Supplied material section start
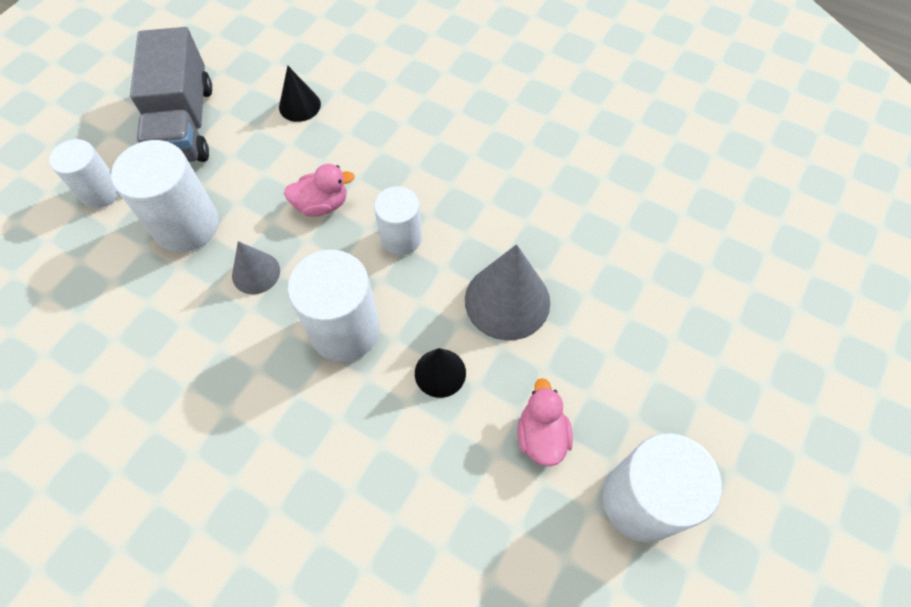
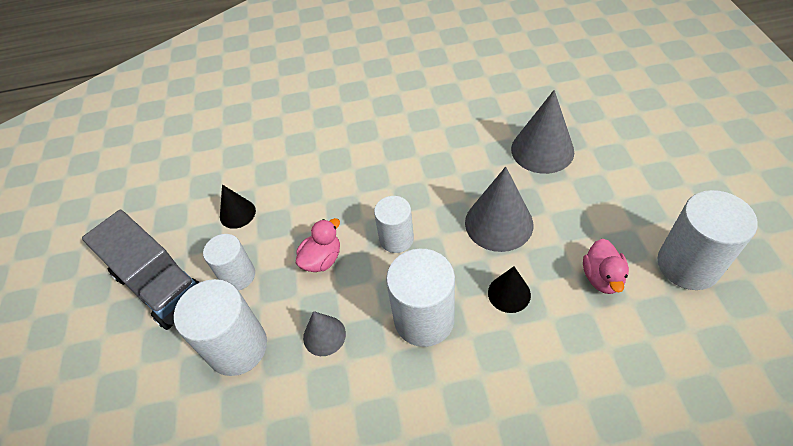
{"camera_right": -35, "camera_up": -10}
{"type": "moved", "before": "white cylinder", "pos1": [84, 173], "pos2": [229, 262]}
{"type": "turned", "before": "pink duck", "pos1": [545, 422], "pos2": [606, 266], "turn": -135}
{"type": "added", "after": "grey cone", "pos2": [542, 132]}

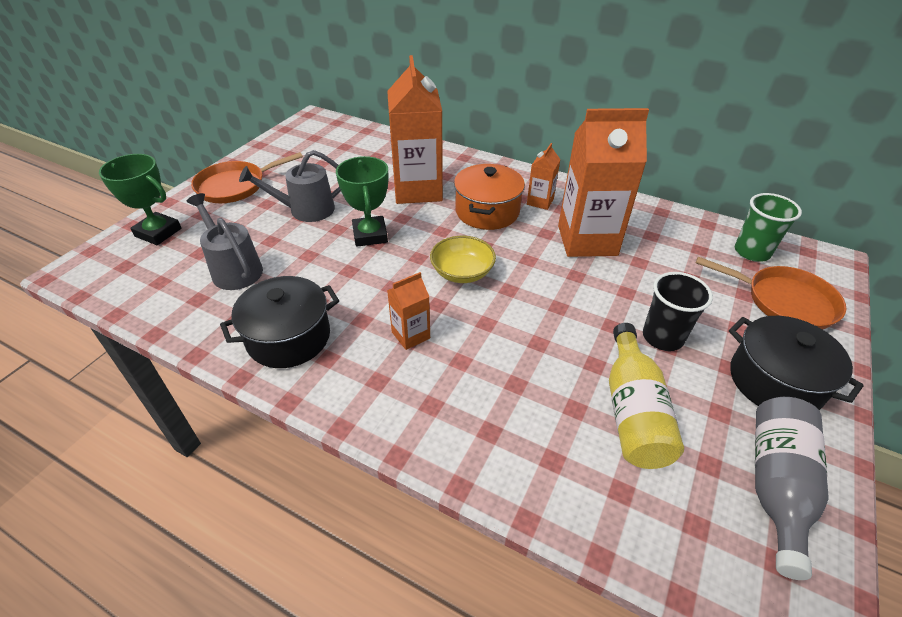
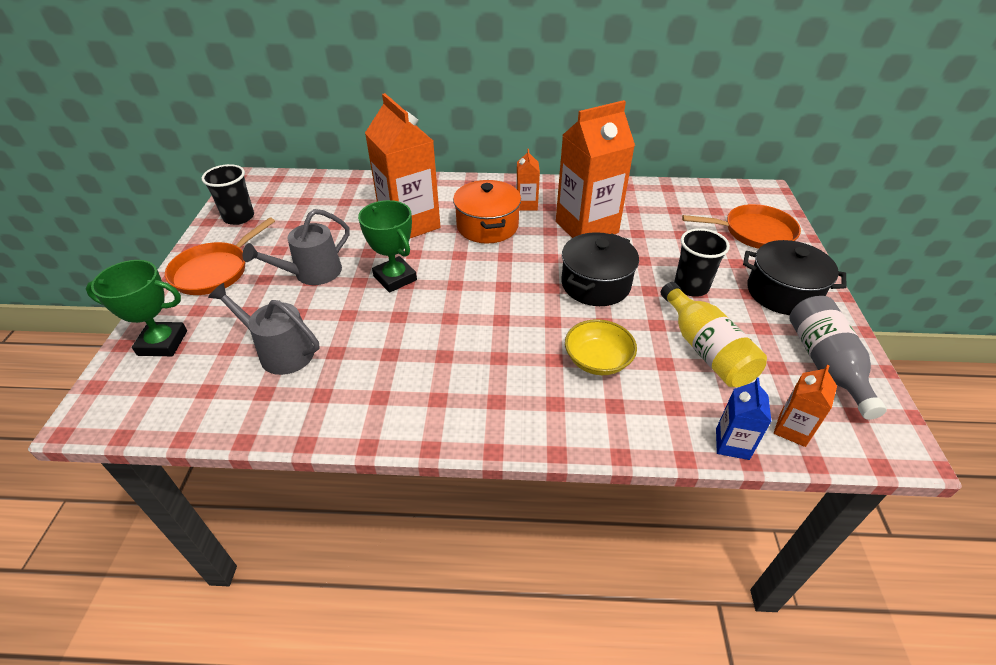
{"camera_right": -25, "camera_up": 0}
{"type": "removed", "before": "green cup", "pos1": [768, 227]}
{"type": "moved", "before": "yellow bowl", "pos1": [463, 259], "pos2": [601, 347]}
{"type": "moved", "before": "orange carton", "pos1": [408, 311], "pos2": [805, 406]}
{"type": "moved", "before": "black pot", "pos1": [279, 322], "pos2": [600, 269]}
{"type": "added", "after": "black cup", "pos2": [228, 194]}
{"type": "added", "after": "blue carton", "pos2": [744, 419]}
Supplied material section end
Supplied material section start
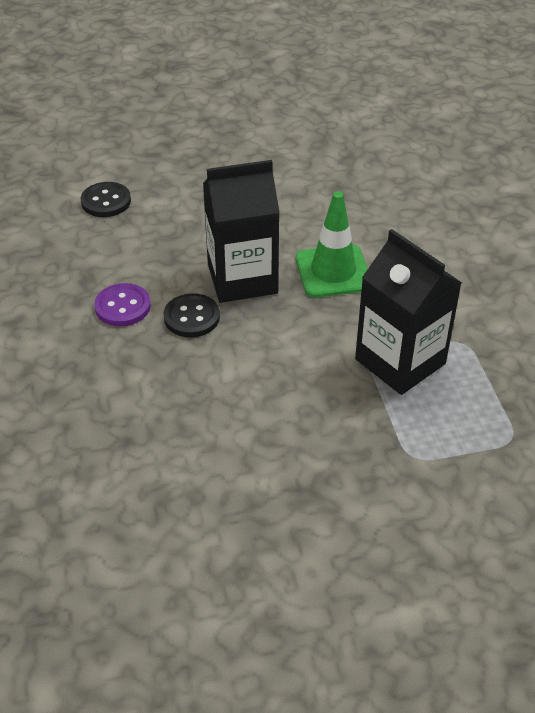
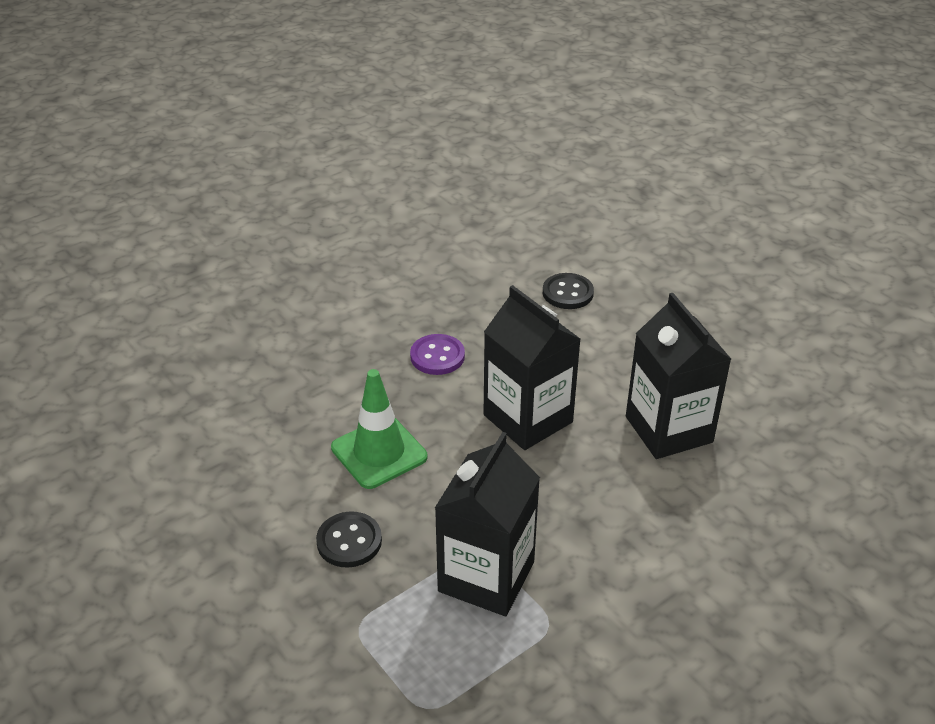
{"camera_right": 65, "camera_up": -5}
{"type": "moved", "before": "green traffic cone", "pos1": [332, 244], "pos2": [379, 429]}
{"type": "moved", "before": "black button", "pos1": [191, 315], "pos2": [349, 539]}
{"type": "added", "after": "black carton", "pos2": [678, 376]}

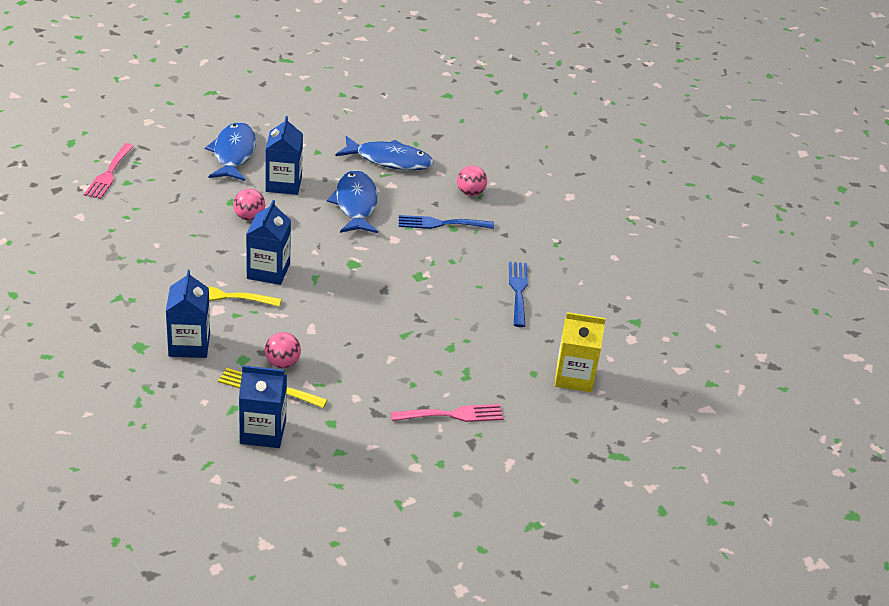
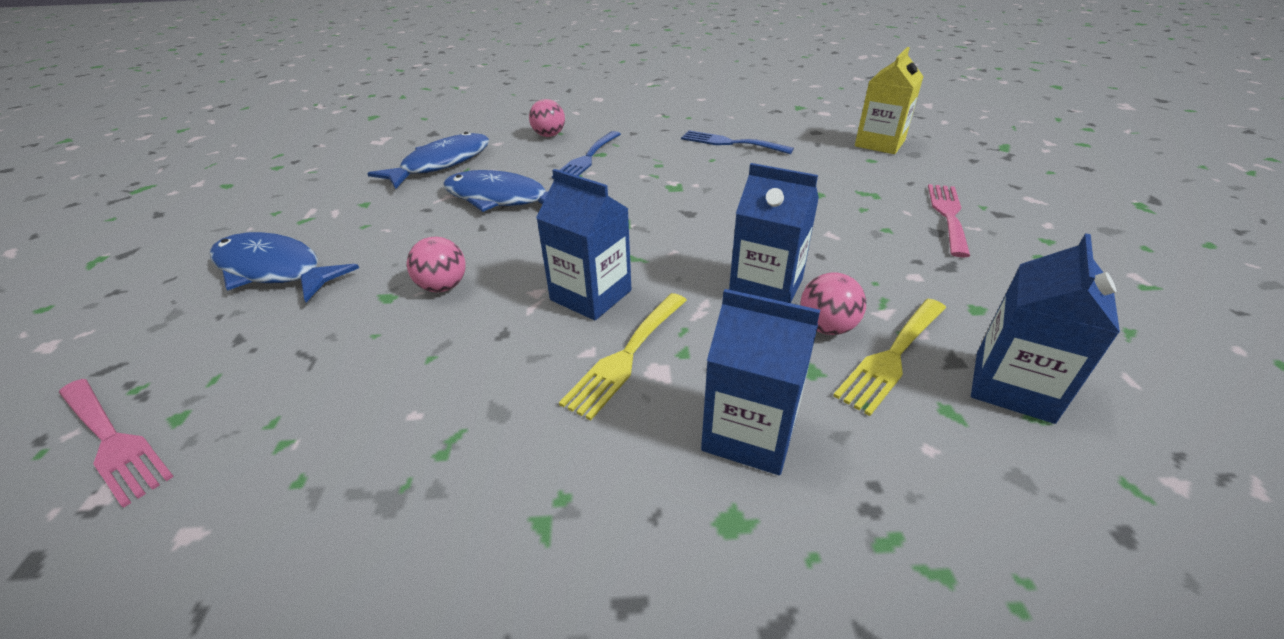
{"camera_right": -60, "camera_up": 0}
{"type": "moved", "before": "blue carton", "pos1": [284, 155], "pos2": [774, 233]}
Supplied material section end
§ **Exercise goal**: Check each line of the entries above for the string "blue", and return those that contain it.

§ **Output for this exercise**:
{"type": "added", "after": "blue carton", "pos2": [744, 419]}
{"type": "moved", "before": "blue carton", "pos1": [284, 155], "pos2": [774, 233]}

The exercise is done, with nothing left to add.